## Your goal
Of the lines listed below, return exactly those that run from the line containing "R14: 1.5k (+5V, N010) -> 100k (+5V, N010)" through the line containing "U1 pin in-: N012 -> N002", both included.

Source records
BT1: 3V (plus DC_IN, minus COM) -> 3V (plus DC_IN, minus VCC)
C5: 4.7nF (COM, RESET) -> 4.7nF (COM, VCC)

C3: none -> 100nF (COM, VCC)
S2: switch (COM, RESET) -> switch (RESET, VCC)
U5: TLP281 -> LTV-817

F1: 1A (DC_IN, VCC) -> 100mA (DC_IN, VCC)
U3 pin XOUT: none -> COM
---
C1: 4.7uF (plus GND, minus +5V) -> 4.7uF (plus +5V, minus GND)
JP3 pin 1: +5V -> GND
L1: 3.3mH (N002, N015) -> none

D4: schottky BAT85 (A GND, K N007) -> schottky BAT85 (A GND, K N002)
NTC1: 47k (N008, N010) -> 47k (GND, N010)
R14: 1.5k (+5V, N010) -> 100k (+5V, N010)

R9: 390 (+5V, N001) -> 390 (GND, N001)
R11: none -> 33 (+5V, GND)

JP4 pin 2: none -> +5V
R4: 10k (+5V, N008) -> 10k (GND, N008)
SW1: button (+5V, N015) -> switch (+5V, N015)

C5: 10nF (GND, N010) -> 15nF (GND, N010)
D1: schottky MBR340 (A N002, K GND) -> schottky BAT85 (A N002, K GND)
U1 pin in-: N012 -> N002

## Finished task
R14: 1.5k (+5V, N010) -> 100k (+5V, N010)

R9: 390 (+5V, N001) -> 390 (GND, N001)
R11: none -> 33 (+5V, GND)

JP4 pin 2: none -> +5V
R4: 10k (+5V, N008) -> 10k (GND, N008)
SW1: button (+5V, N015) -> switch (+5V, N015)

C5: 10nF (GND, N010) -> 15nF (GND, N010)
D1: schottky MBR340 (A N002, K GND) -> schottky BAT85 (A N002, K GND)
U1 pin in-: N012 -> N002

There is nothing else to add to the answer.